Data items:

__________

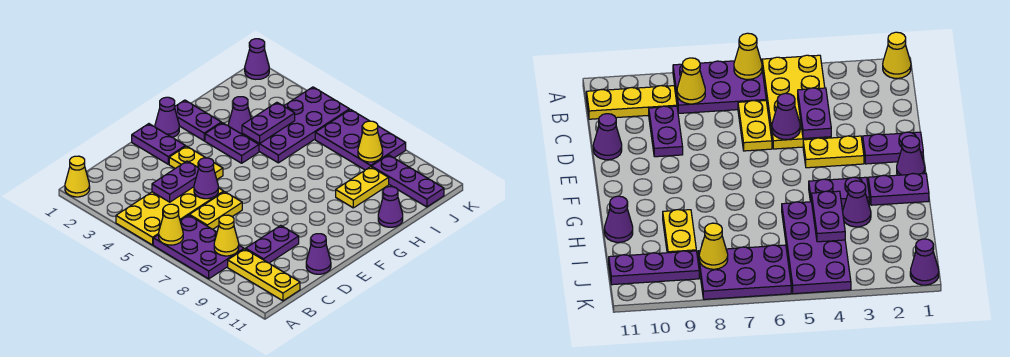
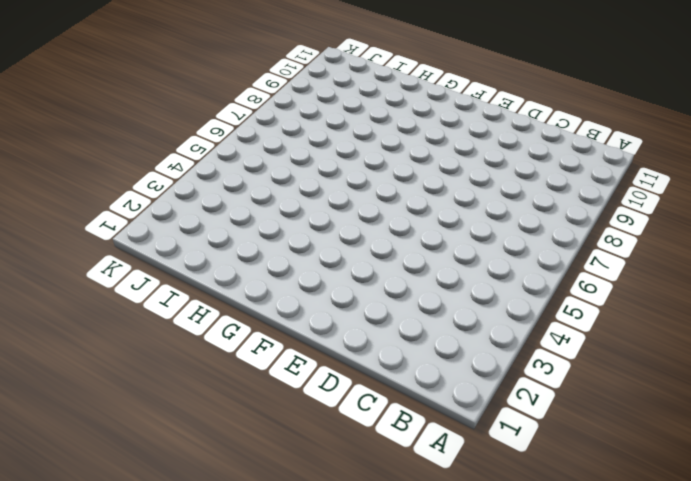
none -> yellow cone A1 level 1
none -> yellow plate A4:D5 level 1
none -> purple plate A6:B8 level 1

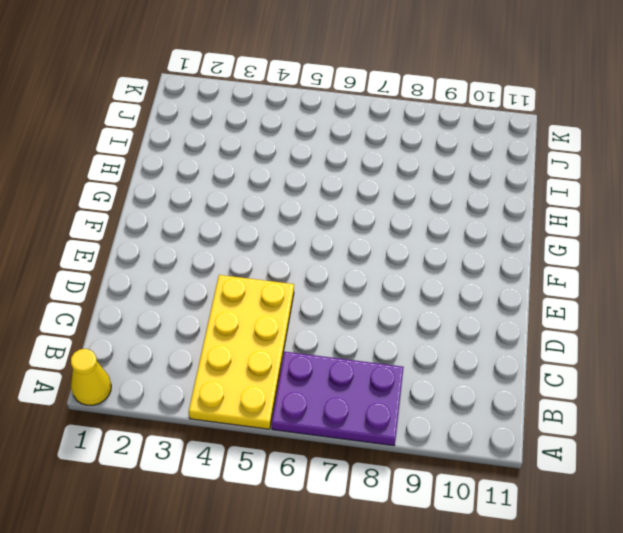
none -> yellow plate B9:B11 level 1
none -> yellow plate C6:D6 level 1
none -> purple plate C9:D9 level 1

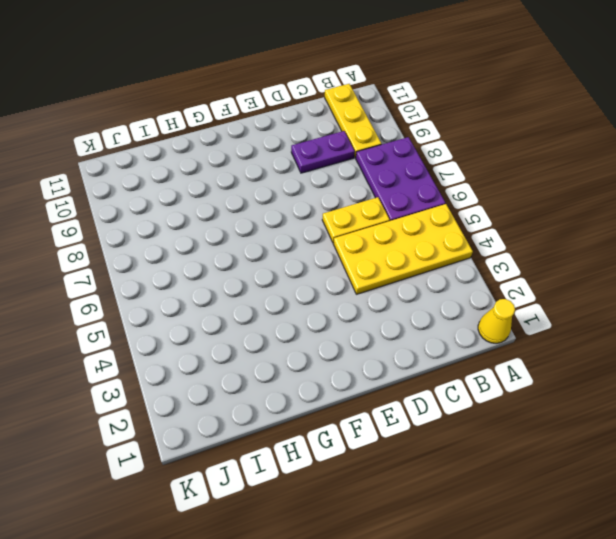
none -> purple cone D11 level 1
none -> purple plate E1:E2 level 1
none -> yellow plate E3:E4 level 1

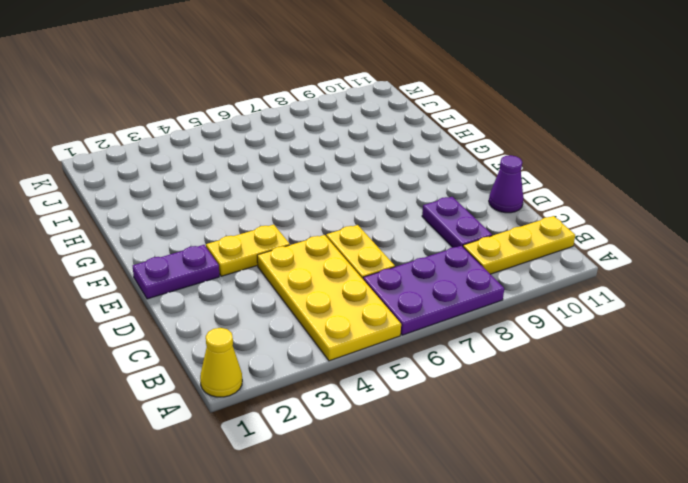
none -> purple cone F1 level 1
none -> purple plate G1:G2 level 1
none -> purple plate G3:G4 level 1

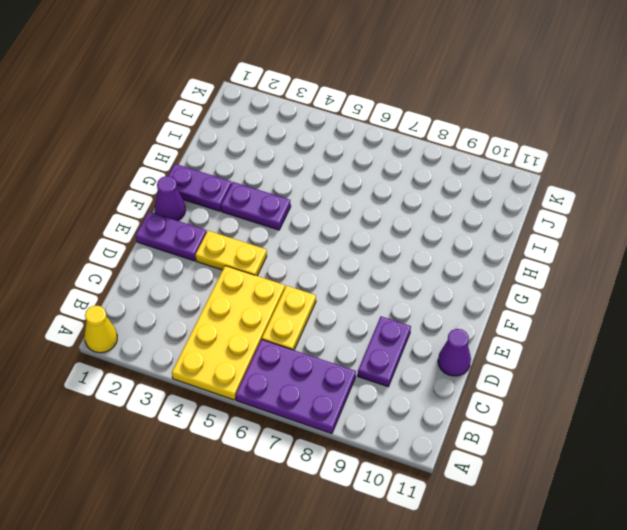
none -> yellow plate B9:B11 level 1
none -> purple cone H3 level 1
none -> purple plate H4:K5 level 1

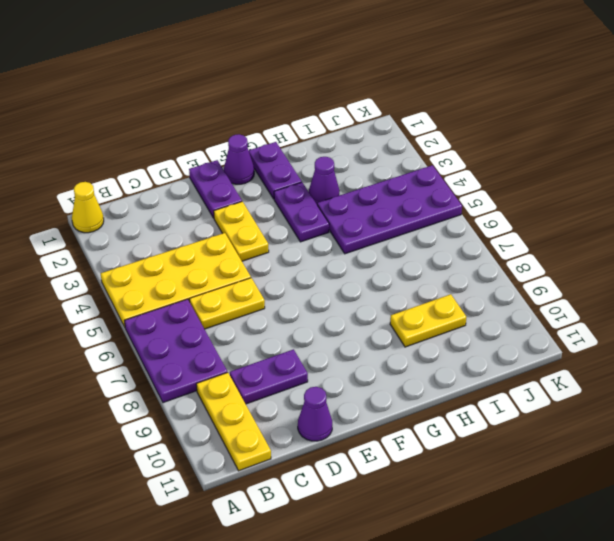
none -> purple cone H11 level 1
none -> purple plate J6:K8 level 1
none -> purple plate J9:J11 level 1

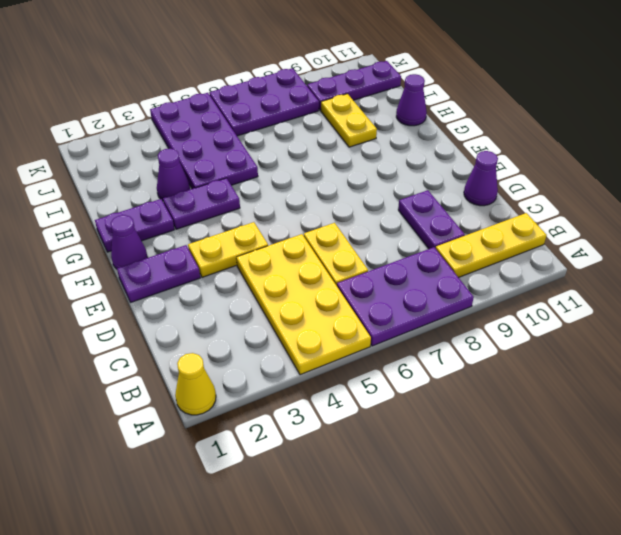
none -> purple cone K1 level 1
none -> yellow cone A6 level 2
none -> yellow cone B8 level 2

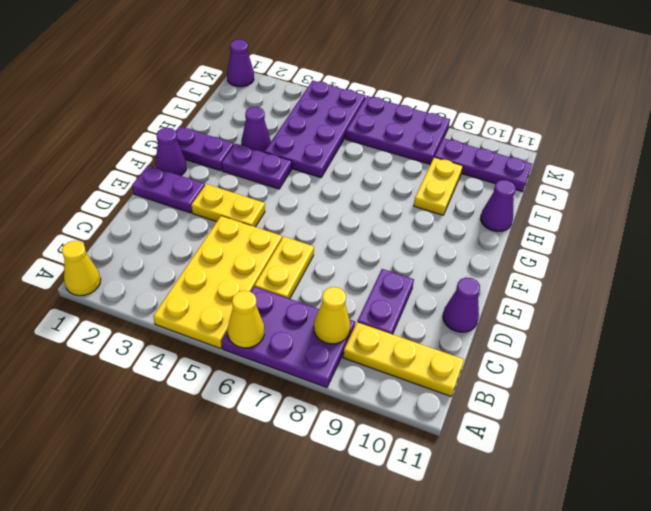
none -> purple plate C4:D4 level 2
none -> purple cone D5 level 2
none -> purple plate H4:I4 level 2

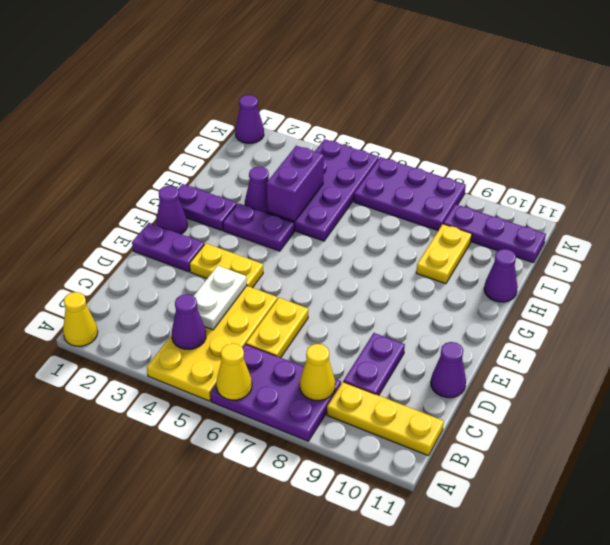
purple cone B4 level 2 -> purple cone D5 level 2
white plate C4:D4 level 2 -> purple plate C4:D4 level 2
purple brick H4:I4 level 2 -> purple plate H4:I4 level 2
none -> yellow cone J8 level 2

__________

THE PROBLEM: The count of lines above that contain "yellow" is all that should be given.

WRITTEN SOLUTION: 9